__DATASET ENTRIES__
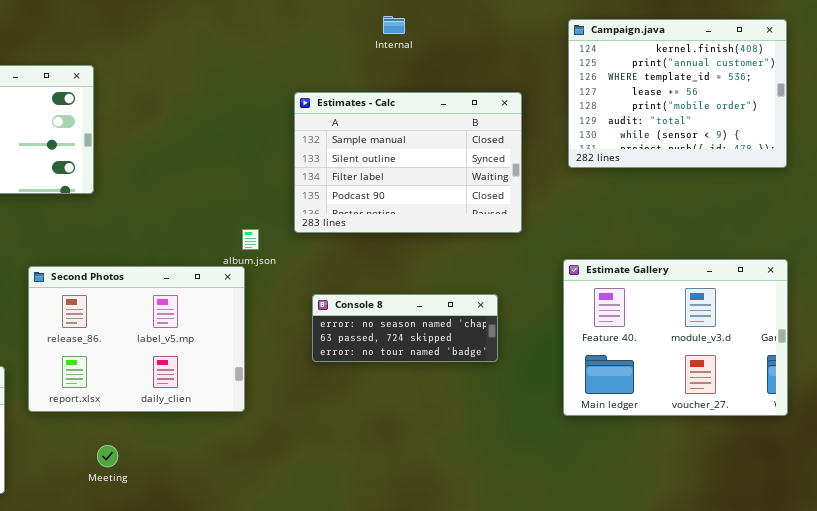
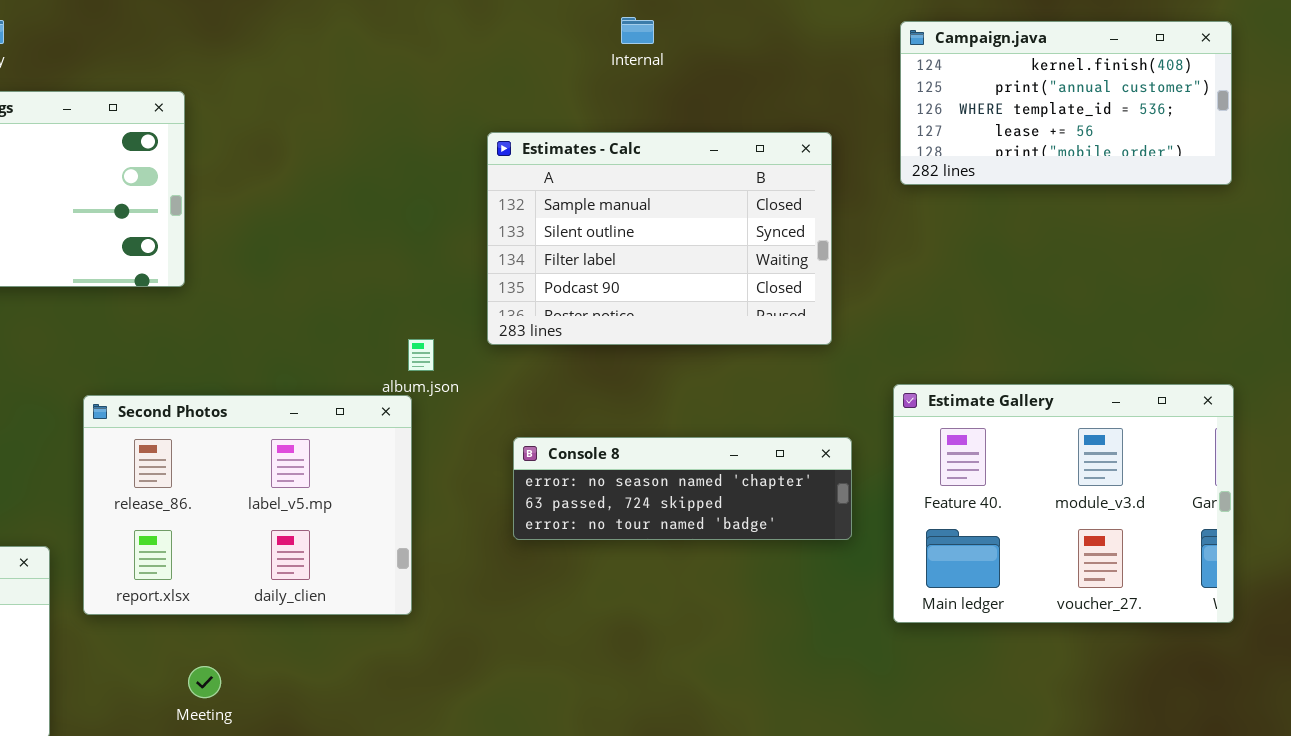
Campaign.java: [568,19,787,168] -> [900,21,1232,185], resized
Console 8: [312,294,498,362] -> [513,437,852,540], resized

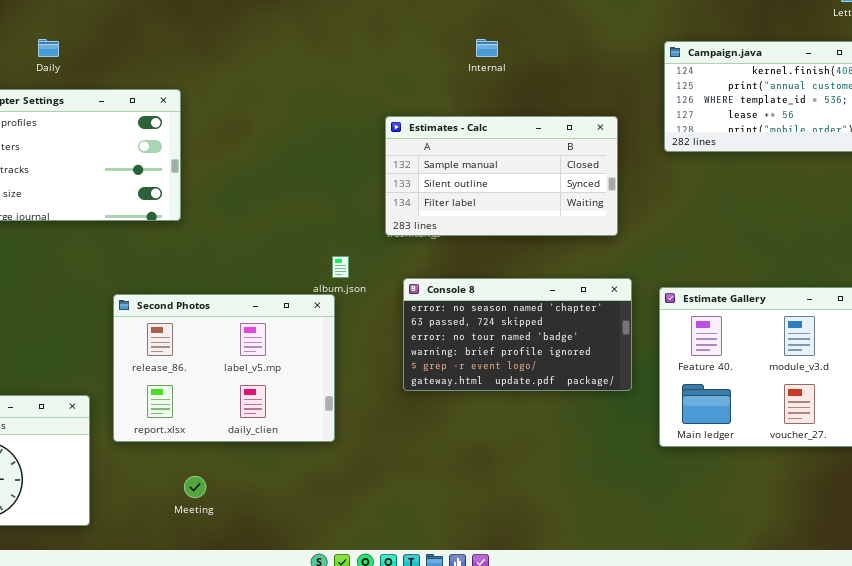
Estimates - Calc: [487,132,832,345] -> [385,116,618,236], resized
Console 8: [513,437,852,540] -> [403,278,632,391], resized

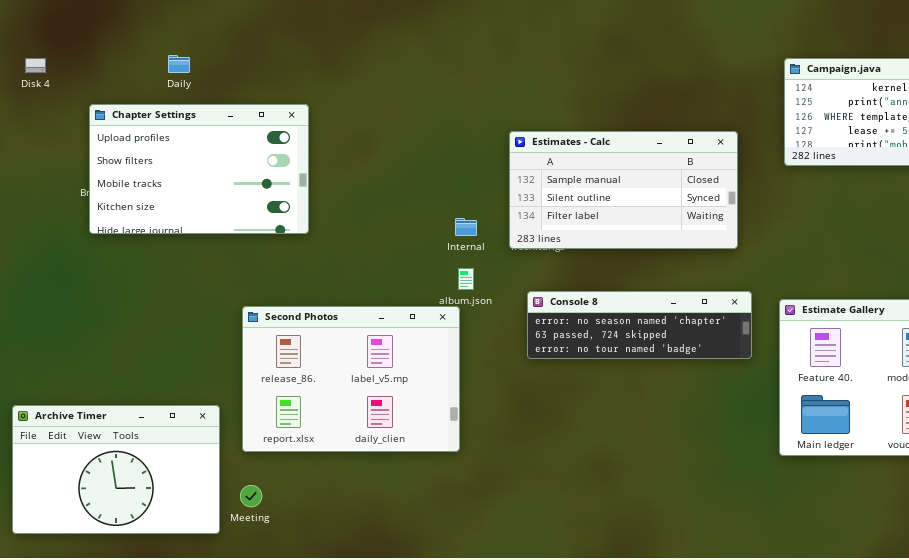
Internal: [476,39,498,57] -> [455,218,477,236], moved
Console 8: [403,278,632,391] -> [527,291,752,359], resized
Meeting: [184,476,206,498] -> [240,485,262,507], moved

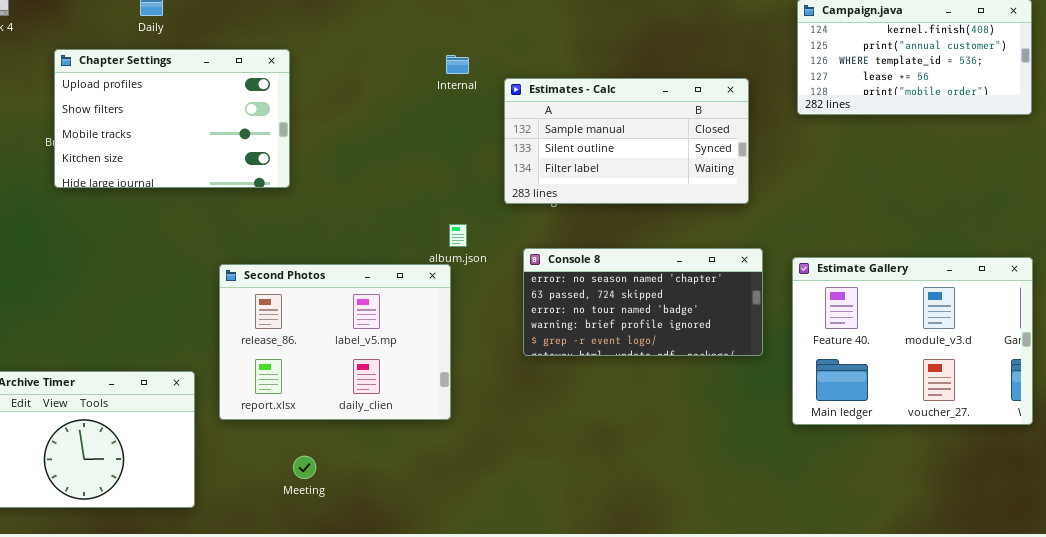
Internal: [455,218,477,236] -> [446,55,469,74], moved
Console 8: [527,291,752,359] -> [523,248,763,356], resized
Meeting: [240,485,262,507] -> [293,456,316,479], moved

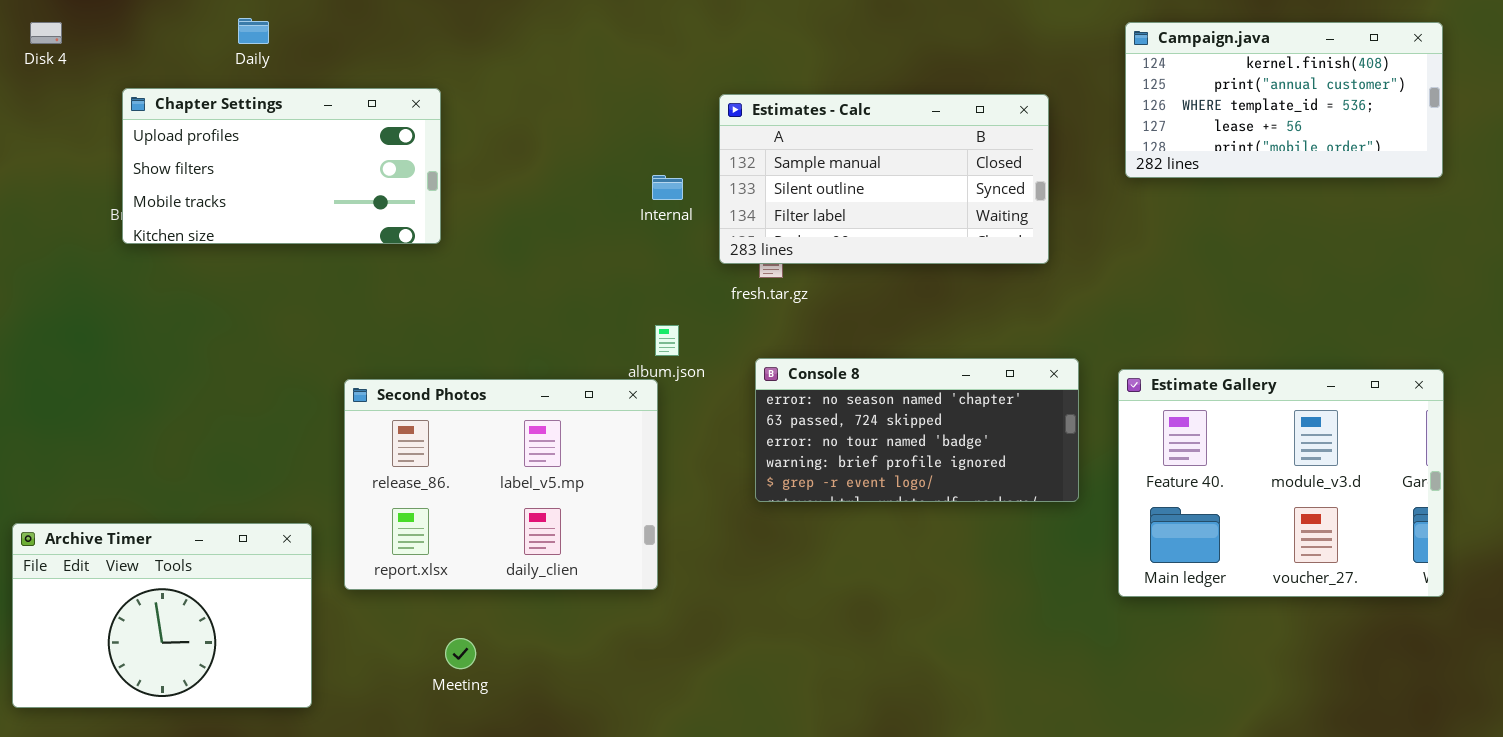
Chapter Settings: [54,49,290,188] -> [122,88,441,244], resized
Internal: [446,55,469,74] -> [652,175,683,200], moved
Estimates - Calc: [504,78,749,204] -> [719,94,1049,264], moved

__EXERCISE OBJECTIVE__
Give back exactly the lines above that run from the one with "Console 8: [527,291,752,359]" to the one with "Internal: [446,55,469,74] ->", including both, with the pictures left out.

__OUTPUT BELOW__
Console 8: [527,291,752,359] -> [523,248,763,356], resized
Meeting: [240,485,262,507] -> [293,456,316,479], moved

Chapter Settings: [54,49,290,188] -> [122,88,441,244], resized
Internal: [446,55,469,74] -> [652,175,683,200], moved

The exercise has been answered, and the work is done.